WORK INSTRUCTION |
What's wanted is a faithful retyping of every entry, pictures excluded.

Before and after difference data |
▶
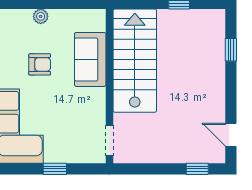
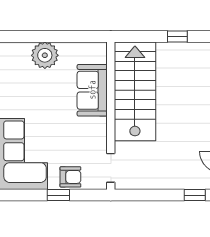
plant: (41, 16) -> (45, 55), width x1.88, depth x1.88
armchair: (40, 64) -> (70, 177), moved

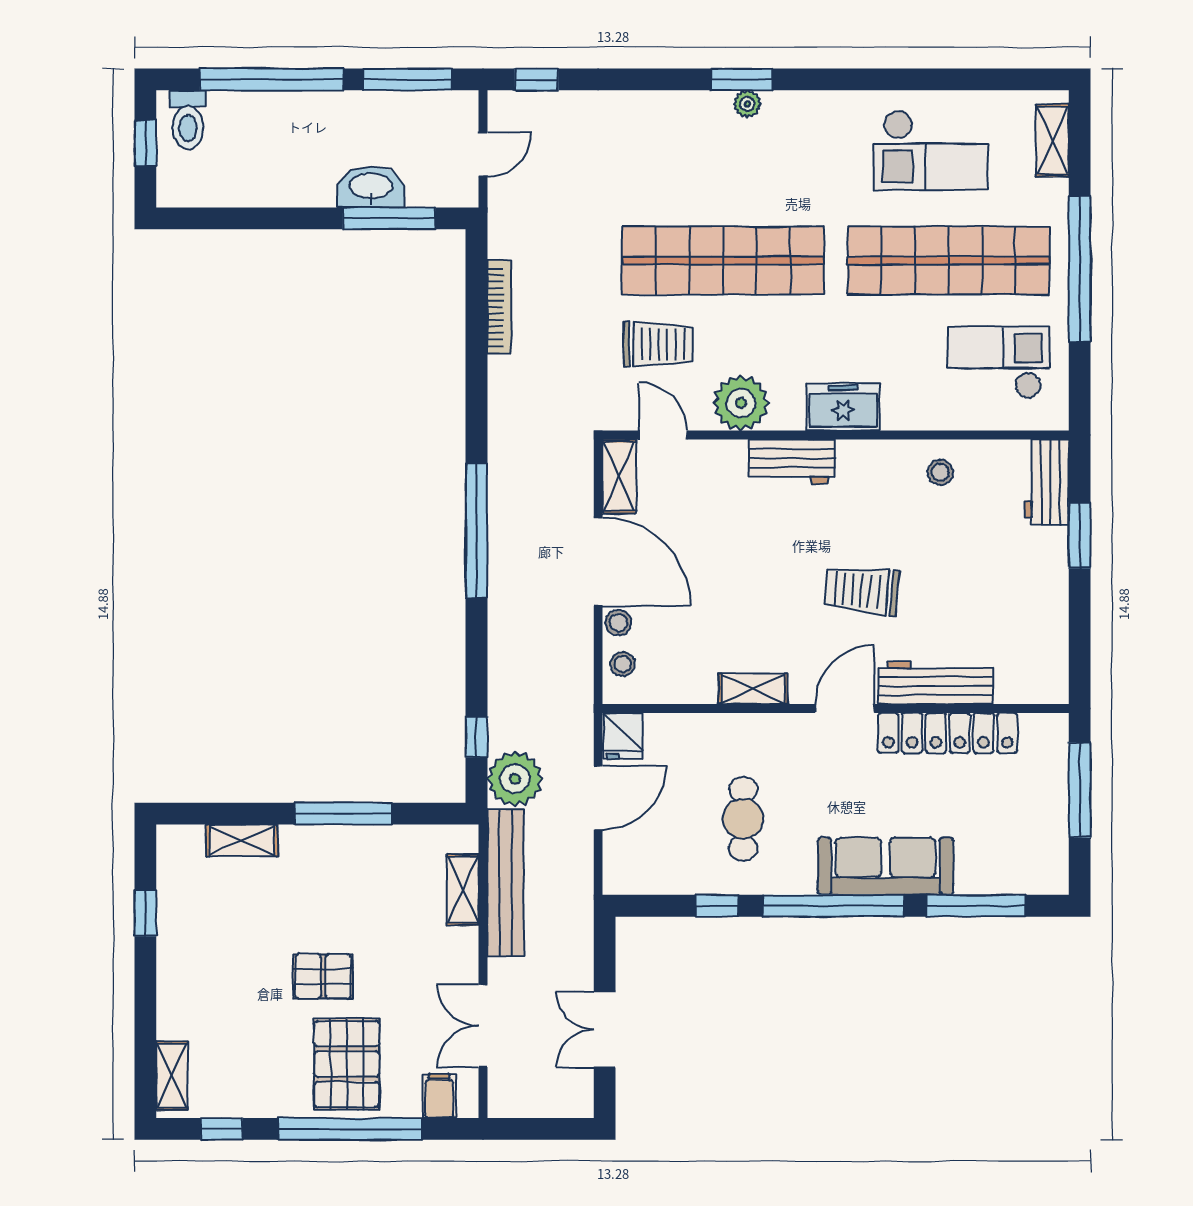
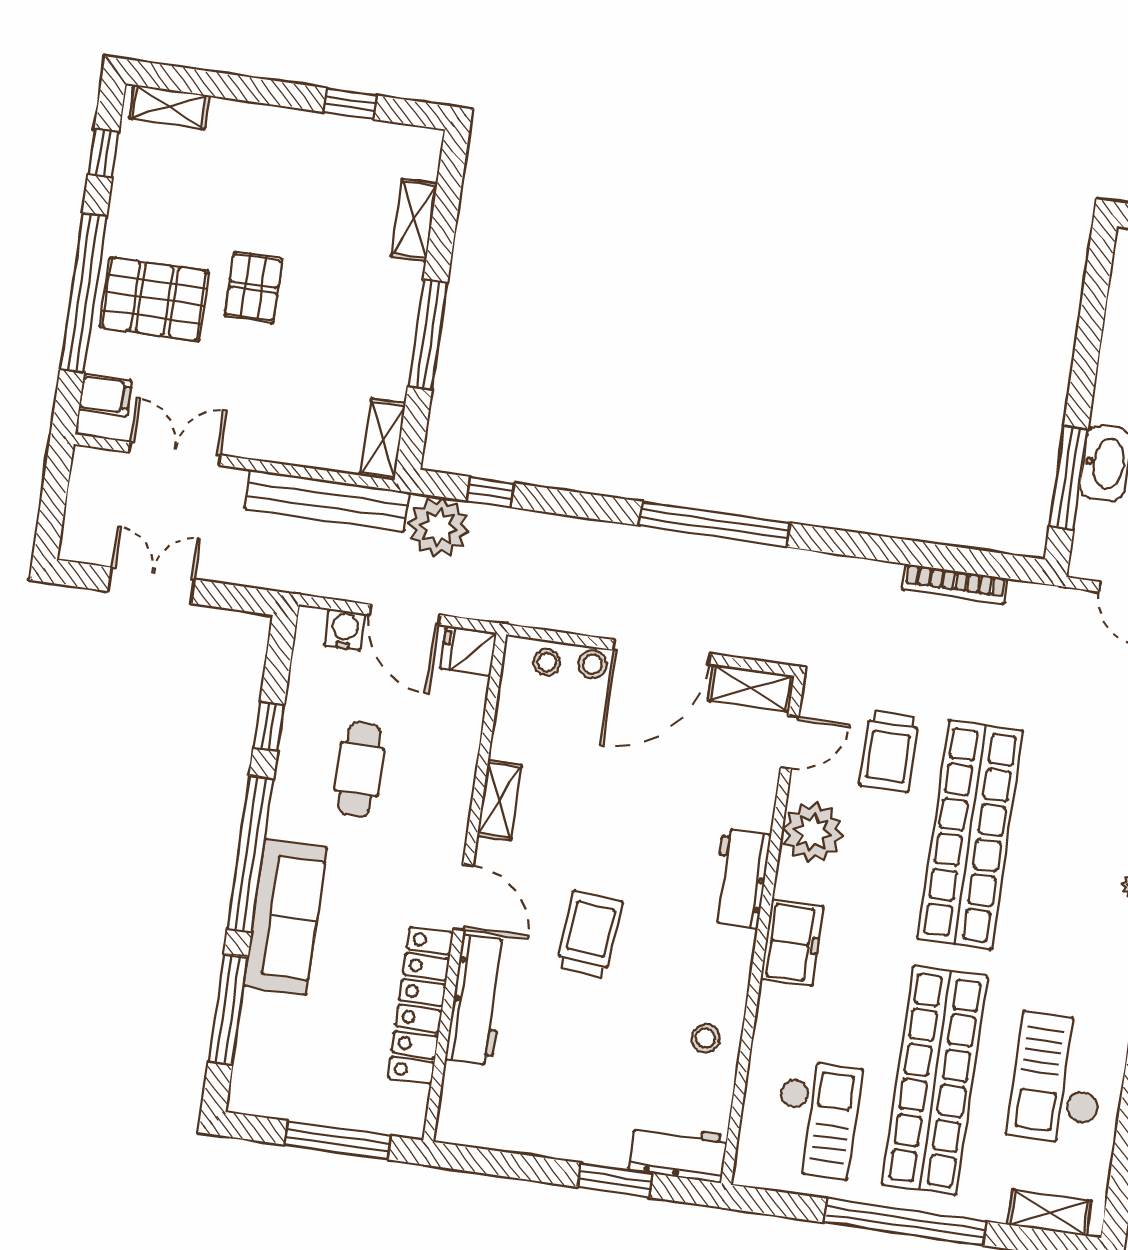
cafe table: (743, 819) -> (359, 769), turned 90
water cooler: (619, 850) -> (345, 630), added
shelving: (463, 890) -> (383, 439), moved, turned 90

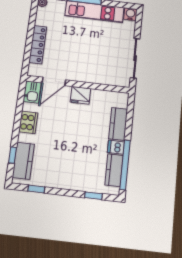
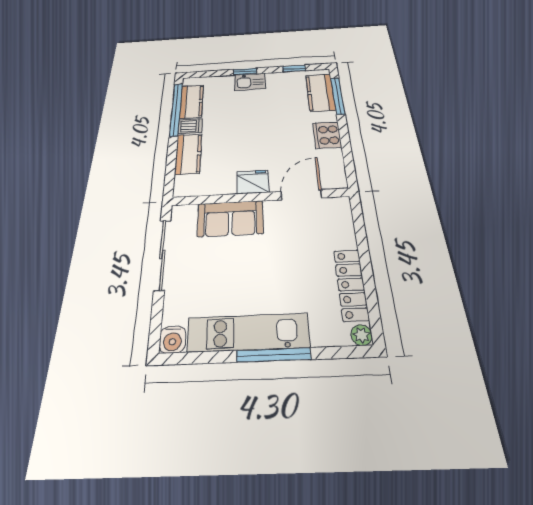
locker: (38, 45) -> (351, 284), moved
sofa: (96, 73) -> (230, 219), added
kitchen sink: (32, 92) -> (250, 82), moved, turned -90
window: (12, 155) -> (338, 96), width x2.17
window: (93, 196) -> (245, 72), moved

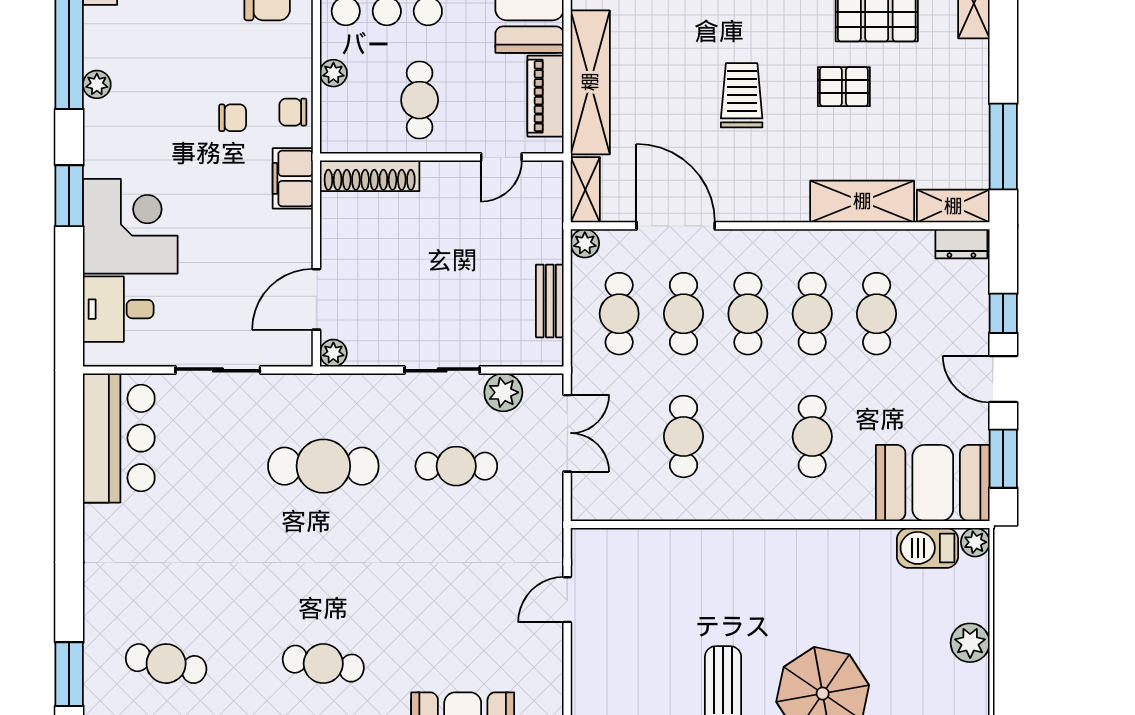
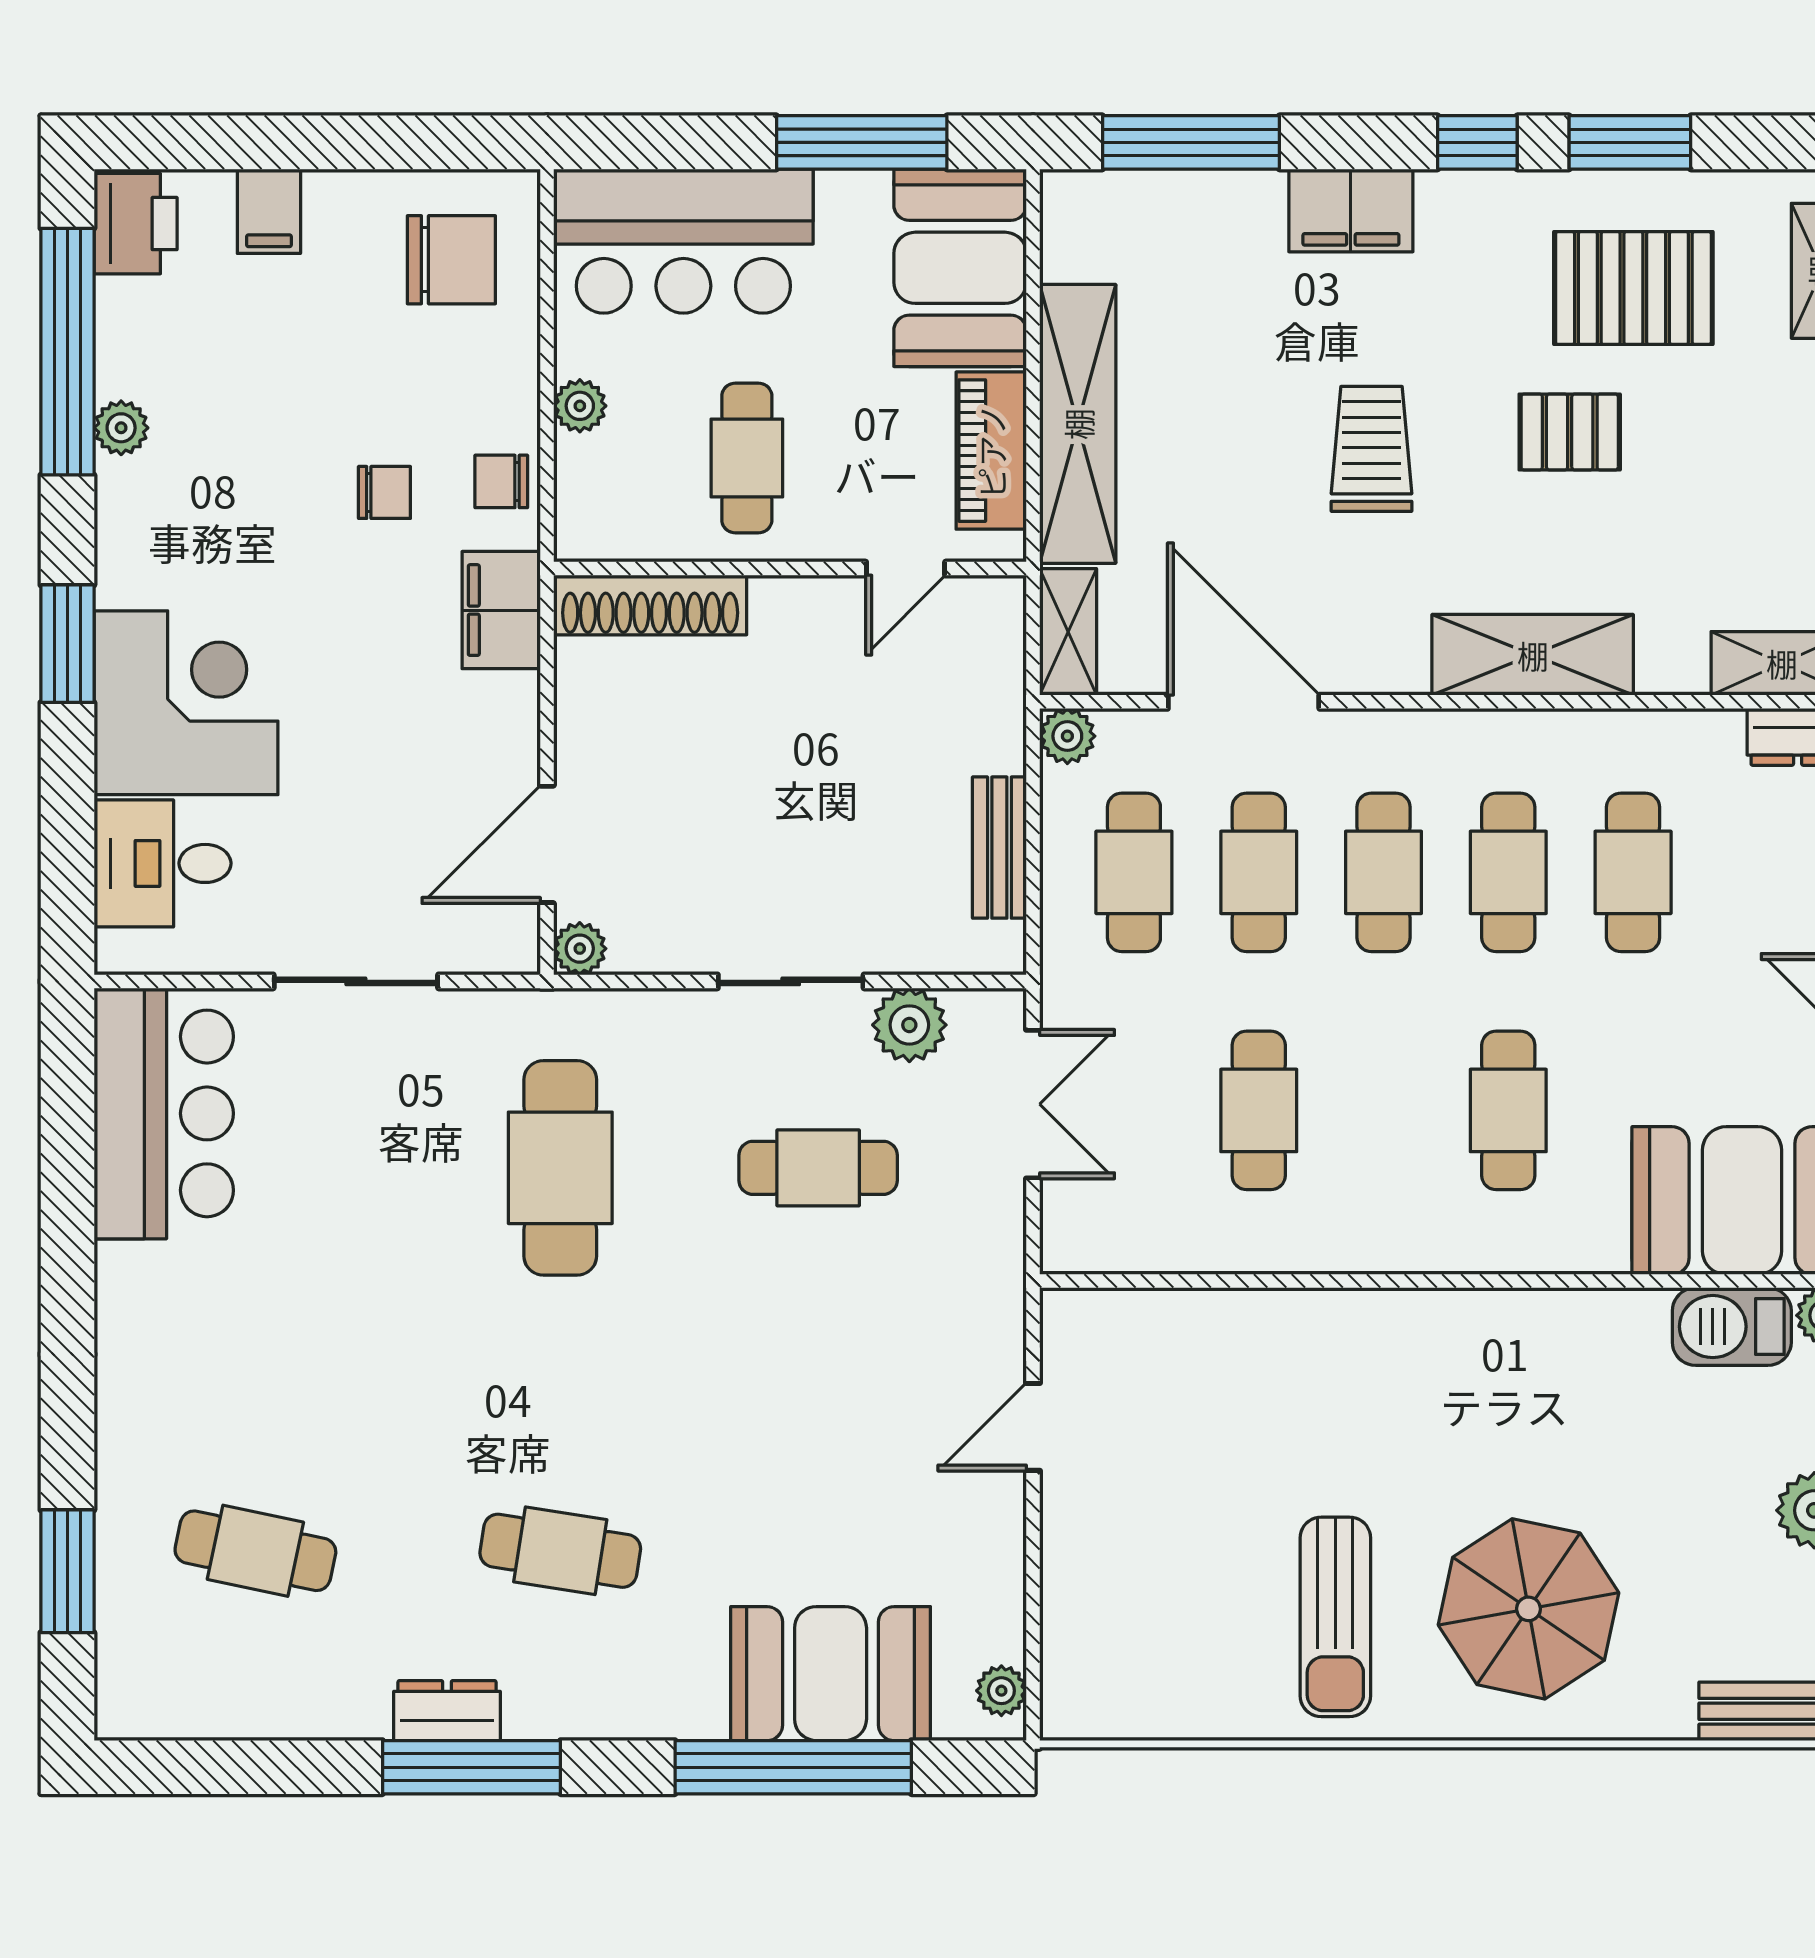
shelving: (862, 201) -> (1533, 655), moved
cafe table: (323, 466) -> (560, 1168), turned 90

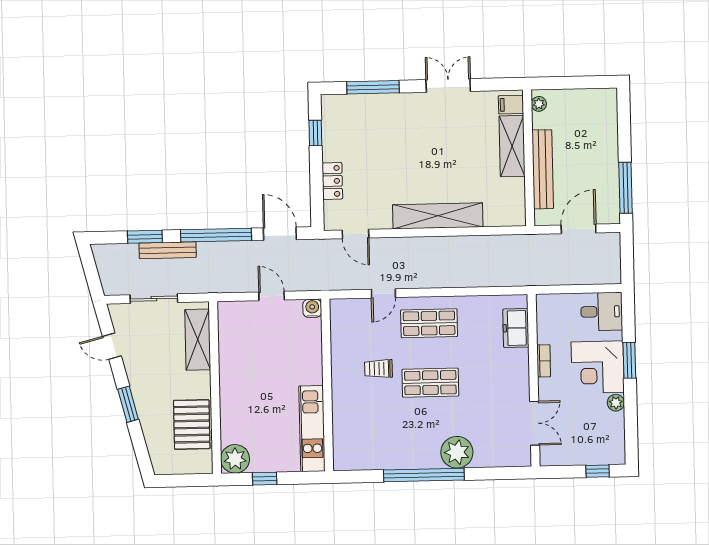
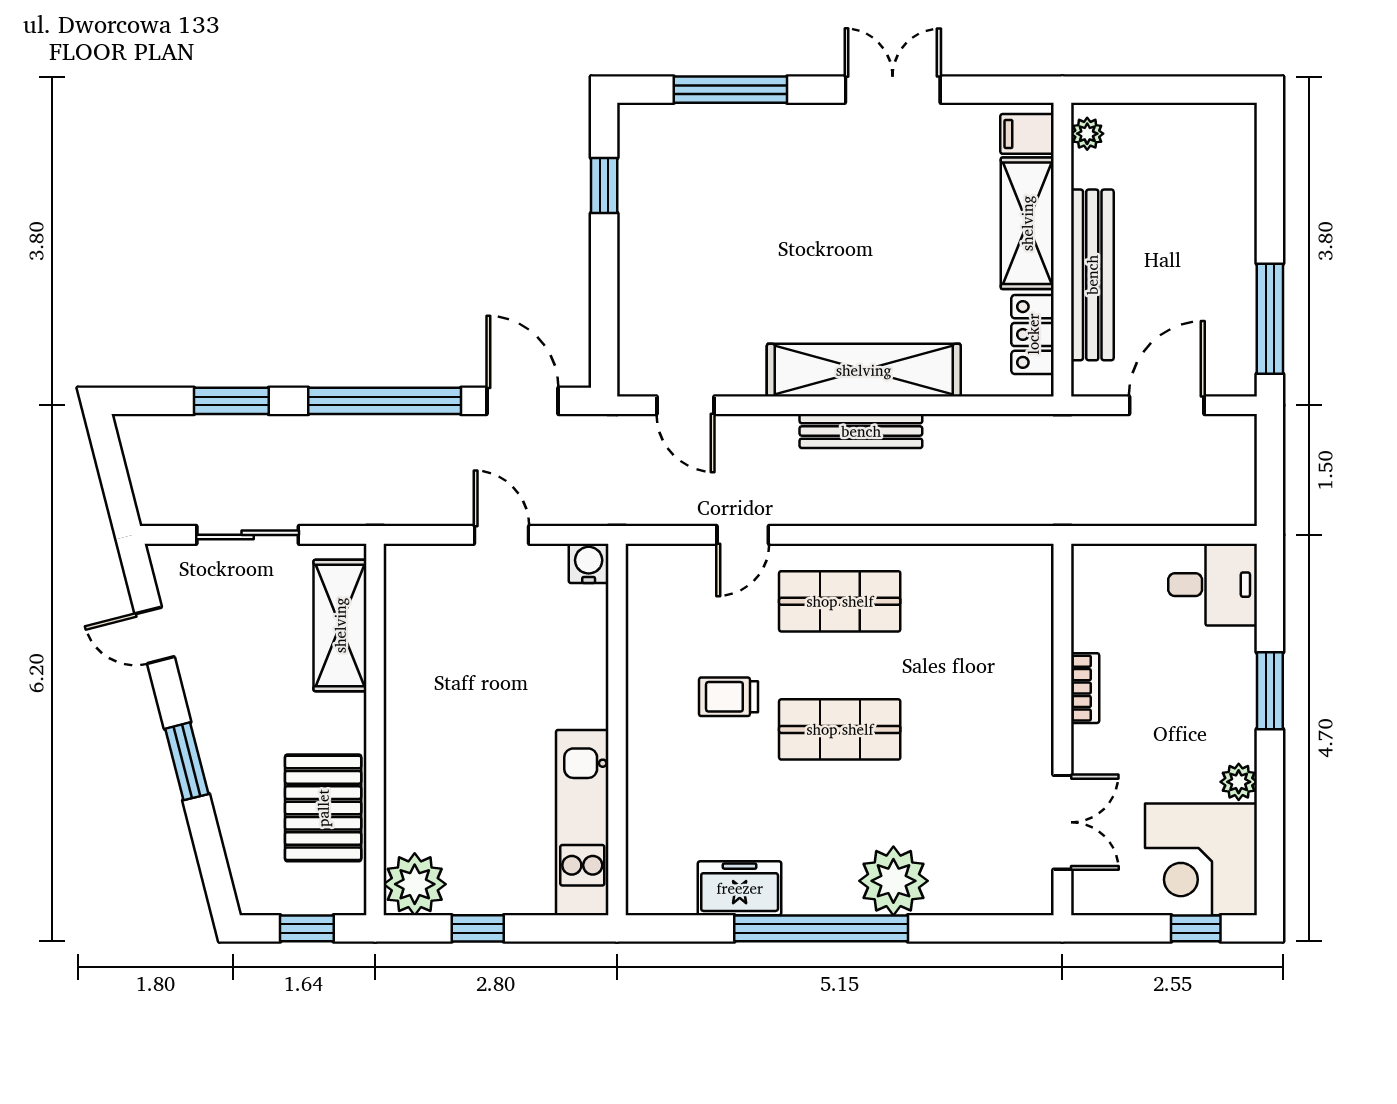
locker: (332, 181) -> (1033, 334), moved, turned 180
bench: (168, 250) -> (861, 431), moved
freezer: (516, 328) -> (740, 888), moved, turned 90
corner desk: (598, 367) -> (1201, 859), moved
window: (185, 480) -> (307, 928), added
◀
EXERCISE SOLUTION |
plant: (41, 16) -> (45, 55), width x1.88, depth x1.88
armchair: (40, 64) -> (70, 177), moved

cafe table: (743, 819) -> (359, 769), turned 90
water cooler: (619, 850) -> (345, 630), added
shelving: (463, 890) -> (383, 439), moved, turned 90

locker: (38, 45) -> (351, 284), moved
sofa: (96, 73) -> (230, 219), added
kitchen sink: (32, 92) -> (250, 82), moved, turned -90
window: (12, 155) -> (338, 96), width x2.17
window: (93, 196) -> (245, 72), moved

shelving: (862, 201) -> (1533, 655), moved
cafe table: (323, 466) -> (560, 1168), turned 90

locker: (332, 181) -> (1033, 334), moved, turned 180
bench: (168, 250) -> (861, 431), moved
freezer: (516, 328) -> (740, 888), moved, turned 90
corner desk: (598, 367) -> (1201, 859), moved
window: (185, 480) -> (307, 928), added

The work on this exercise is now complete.